Give back every entry below, exactly as written.

======== Data ========

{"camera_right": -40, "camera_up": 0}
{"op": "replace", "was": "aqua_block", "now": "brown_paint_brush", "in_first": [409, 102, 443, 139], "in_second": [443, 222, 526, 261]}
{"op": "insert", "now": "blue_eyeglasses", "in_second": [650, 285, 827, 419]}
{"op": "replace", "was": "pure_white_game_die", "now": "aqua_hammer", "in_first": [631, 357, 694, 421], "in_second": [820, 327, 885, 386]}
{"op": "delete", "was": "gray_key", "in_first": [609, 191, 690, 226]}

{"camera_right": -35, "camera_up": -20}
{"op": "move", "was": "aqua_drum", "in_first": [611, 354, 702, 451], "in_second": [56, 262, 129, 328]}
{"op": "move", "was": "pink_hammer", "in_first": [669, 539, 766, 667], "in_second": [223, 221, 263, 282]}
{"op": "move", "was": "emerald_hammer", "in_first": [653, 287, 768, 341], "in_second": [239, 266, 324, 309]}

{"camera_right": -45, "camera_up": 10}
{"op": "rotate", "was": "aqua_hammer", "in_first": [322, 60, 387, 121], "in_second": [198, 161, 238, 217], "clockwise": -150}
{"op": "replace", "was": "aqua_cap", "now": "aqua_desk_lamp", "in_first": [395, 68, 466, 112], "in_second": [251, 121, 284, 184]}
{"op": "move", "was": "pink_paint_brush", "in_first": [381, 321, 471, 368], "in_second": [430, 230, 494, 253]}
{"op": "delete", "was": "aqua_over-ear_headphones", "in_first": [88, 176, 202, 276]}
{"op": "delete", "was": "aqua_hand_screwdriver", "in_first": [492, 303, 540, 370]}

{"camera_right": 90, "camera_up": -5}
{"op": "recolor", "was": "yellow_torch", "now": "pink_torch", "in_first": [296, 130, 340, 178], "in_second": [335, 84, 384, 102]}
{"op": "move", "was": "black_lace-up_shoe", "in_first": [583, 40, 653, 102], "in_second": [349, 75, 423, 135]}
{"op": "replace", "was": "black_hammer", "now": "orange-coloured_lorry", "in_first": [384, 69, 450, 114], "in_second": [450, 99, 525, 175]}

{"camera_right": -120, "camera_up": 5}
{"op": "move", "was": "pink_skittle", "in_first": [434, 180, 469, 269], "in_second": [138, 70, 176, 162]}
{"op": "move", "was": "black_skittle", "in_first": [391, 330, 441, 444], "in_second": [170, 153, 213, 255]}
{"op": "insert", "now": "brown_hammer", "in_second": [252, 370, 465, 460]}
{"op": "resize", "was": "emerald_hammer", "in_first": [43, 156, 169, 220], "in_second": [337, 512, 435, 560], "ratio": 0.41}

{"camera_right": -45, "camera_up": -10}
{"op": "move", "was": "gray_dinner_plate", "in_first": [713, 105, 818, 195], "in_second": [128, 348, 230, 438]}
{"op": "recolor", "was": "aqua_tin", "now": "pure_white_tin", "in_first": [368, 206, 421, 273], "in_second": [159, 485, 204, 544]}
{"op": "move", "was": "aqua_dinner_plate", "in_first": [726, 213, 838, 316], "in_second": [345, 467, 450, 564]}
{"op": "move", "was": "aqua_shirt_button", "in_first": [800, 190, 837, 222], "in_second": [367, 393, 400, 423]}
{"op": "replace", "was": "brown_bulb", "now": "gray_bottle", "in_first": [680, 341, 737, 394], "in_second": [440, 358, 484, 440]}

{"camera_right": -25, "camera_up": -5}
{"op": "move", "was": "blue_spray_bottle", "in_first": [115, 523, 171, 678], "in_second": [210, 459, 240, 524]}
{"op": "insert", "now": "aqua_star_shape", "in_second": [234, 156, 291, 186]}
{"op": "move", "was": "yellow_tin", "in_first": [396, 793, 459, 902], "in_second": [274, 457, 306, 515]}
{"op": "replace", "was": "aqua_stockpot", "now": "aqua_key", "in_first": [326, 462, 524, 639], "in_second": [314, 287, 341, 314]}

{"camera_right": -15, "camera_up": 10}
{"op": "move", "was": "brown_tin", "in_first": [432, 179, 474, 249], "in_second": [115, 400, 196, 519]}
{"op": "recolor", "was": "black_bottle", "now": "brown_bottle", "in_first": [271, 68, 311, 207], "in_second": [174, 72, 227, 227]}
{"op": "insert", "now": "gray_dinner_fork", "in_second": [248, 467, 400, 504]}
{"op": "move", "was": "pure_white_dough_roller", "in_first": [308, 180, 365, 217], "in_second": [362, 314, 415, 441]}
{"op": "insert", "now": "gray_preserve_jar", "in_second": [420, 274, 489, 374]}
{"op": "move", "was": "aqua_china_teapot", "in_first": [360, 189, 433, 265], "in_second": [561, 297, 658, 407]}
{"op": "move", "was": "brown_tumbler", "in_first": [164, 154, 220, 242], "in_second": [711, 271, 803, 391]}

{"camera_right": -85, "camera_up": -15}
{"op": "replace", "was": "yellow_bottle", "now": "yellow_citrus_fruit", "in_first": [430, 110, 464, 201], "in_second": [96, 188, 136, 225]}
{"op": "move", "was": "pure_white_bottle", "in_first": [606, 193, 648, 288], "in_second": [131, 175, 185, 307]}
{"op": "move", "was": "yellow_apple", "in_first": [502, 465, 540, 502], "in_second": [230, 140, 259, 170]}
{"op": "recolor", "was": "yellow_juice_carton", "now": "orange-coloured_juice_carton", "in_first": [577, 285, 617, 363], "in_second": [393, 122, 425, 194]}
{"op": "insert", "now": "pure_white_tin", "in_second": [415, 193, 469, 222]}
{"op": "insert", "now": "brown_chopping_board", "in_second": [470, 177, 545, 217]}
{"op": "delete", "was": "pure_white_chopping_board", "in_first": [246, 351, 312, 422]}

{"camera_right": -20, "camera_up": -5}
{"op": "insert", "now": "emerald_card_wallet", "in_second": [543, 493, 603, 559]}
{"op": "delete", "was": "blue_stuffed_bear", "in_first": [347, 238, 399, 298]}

========

## Response to the exercise
{"camera_right": -40, "camera_up": 0}
{"op": "replace", "was": "aqua_block", "now": "brown_paint_brush", "in_first": [409, 102, 443, 139], "in_second": [443, 222, 526, 261]}
{"op": "insert", "now": "blue_eyeglasses", "in_second": [650, 285, 827, 419]}
{"op": "replace", "was": "pure_white_game_die", "now": "aqua_hammer", "in_first": [631, 357, 694, 421], "in_second": [820, 327, 885, 386]}
{"op": "delete", "was": "gray_key", "in_first": [609, 191, 690, 226]}

{"camera_right": -35, "camera_up": -20}
{"op": "move", "was": "aqua_drum", "in_first": [611, 354, 702, 451], "in_second": [56, 262, 129, 328]}
{"op": "move", "was": "pink_hammer", "in_first": [669, 539, 766, 667], "in_second": [223, 221, 263, 282]}
{"op": "move", "was": "emerald_hammer", "in_first": [653, 287, 768, 341], "in_second": [239, 266, 324, 309]}

{"camera_right": -45, "camera_up": 10}
{"op": "rotate", "was": "aqua_hammer", "in_first": [322, 60, 387, 121], "in_second": [198, 161, 238, 217], "clockwise": -150}
{"op": "replace", "was": "aqua_cap", "now": "aqua_desk_lamp", "in_first": [395, 68, 466, 112], "in_second": [251, 121, 284, 184]}
{"op": "move", "was": "pink_paint_brush", "in_first": [381, 321, 471, 368], "in_second": [430, 230, 494, 253]}
{"op": "delete", "was": "aqua_over-ear_headphones", "in_first": [88, 176, 202, 276]}
{"op": "delete", "was": "aqua_hand_screwdriver", "in_first": [492, 303, 540, 370]}

{"camera_right": 90, "camera_up": -5}
{"op": "recolor", "was": "yellow_torch", "now": "pink_torch", "in_first": [296, 130, 340, 178], "in_second": [335, 84, 384, 102]}
{"op": "move", "was": "black_lace-up_shoe", "in_first": [583, 40, 653, 102], "in_second": [349, 75, 423, 135]}
{"op": "replace", "was": "black_hammer", "now": "orange-coloured_lorry", "in_first": [384, 69, 450, 114], "in_second": [450, 99, 525, 175]}

{"camera_right": -120, "camera_up": 5}
{"op": "move", "was": "pink_skittle", "in_first": [434, 180, 469, 269], "in_second": [138, 70, 176, 162]}
{"op": "move", "was": "black_skittle", "in_first": [391, 330, 441, 444], "in_second": [170, 153, 213, 255]}
{"op": "insert", "now": "brown_hammer", "in_second": [252, 370, 465, 460]}
{"op": "resize", "was": "emerald_hammer", "in_first": [43, 156, 169, 220], "in_second": [337, 512, 435, 560], "ratio": 0.41}

{"camera_right": -45, "camera_up": -10}
{"op": "move", "was": "gray_dinner_plate", "in_first": [713, 105, 818, 195], "in_second": [128, 348, 230, 438]}
{"op": "recolor", "was": "aqua_tin", "now": "pure_white_tin", "in_first": [368, 206, 421, 273], "in_second": [159, 485, 204, 544]}
{"op": "move", "was": "aqua_dinner_plate", "in_first": [726, 213, 838, 316], "in_second": [345, 467, 450, 564]}
{"op": "move", "was": "aqua_shirt_button", "in_first": [800, 190, 837, 222], "in_second": [367, 393, 400, 423]}
{"op": "replace", "was": "brown_bulb", "now": "gray_bottle", "in_first": [680, 341, 737, 394], "in_second": [440, 358, 484, 440]}

{"camera_right": -25, "camera_up": -5}
{"op": "move", "was": "blue_spray_bottle", "in_first": [115, 523, 171, 678], "in_second": [210, 459, 240, 524]}
{"op": "insert", "now": "aqua_star_shape", "in_second": [234, 156, 291, 186]}
{"op": "move", "was": "yellow_tin", "in_first": [396, 793, 459, 902], "in_second": [274, 457, 306, 515]}
{"op": "replace", "was": "aqua_stockpot", "now": "aqua_key", "in_first": [326, 462, 524, 639], "in_second": [314, 287, 341, 314]}

{"camera_right": -15, "camera_up": 10}
{"op": "move", "was": "brown_tin", "in_first": [432, 179, 474, 249], "in_second": [115, 400, 196, 519]}
{"op": "recolor", "was": "black_bottle", "now": "brown_bottle", "in_first": [271, 68, 311, 207], "in_second": [174, 72, 227, 227]}
{"op": "insert", "now": "gray_dinner_fork", "in_second": [248, 467, 400, 504]}
{"op": "move", "was": "pure_white_dough_roller", "in_first": [308, 180, 365, 217], "in_second": [362, 314, 415, 441]}
{"op": "insert", "now": "gray_preserve_jar", "in_second": [420, 274, 489, 374]}
{"op": "move", "was": "aqua_china_teapot", "in_first": [360, 189, 433, 265], "in_second": [561, 297, 658, 407]}
{"op": "move", "was": "brown_tumbler", "in_first": [164, 154, 220, 242], "in_second": [711, 271, 803, 391]}

{"camera_right": -85, "camera_up": -15}
{"op": "replace", "was": "yellow_bottle", "now": "yellow_citrus_fruit", "in_first": [430, 110, 464, 201], "in_second": [96, 188, 136, 225]}
{"op": "move", "was": "pure_white_bottle", "in_first": [606, 193, 648, 288], "in_second": [131, 175, 185, 307]}
{"op": "move", "was": "yellow_apple", "in_first": [502, 465, 540, 502], "in_second": [230, 140, 259, 170]}
{"op": "recolor", "was": "yellow_juice_carton", "now": "orange-coloured_juice_carton", "in_first": [577, 285, 617, 363], "in_second": [393, 122, 425, 194]}
{"op": "insert", "now": "pure_white_tin", "in_second": [415, 193, 469, 222]}
{"op": "insert", "now": "brown_chopping_board", "in_second": [470, 177, 545, 217]}
{"op": "delete", "was": "pure_white_chopping_board", "in_first": [246, 351, 312, 422]}

{"camera_right": -20, "camera_up": -5}
{"op": "insert", "now": "emerald_card_wallet", "in_second": [543, 493, 603, 559]}
{"op": "delete", "was": "blue_stuffed_bear", "in_first": [347, 238, 399, 298]}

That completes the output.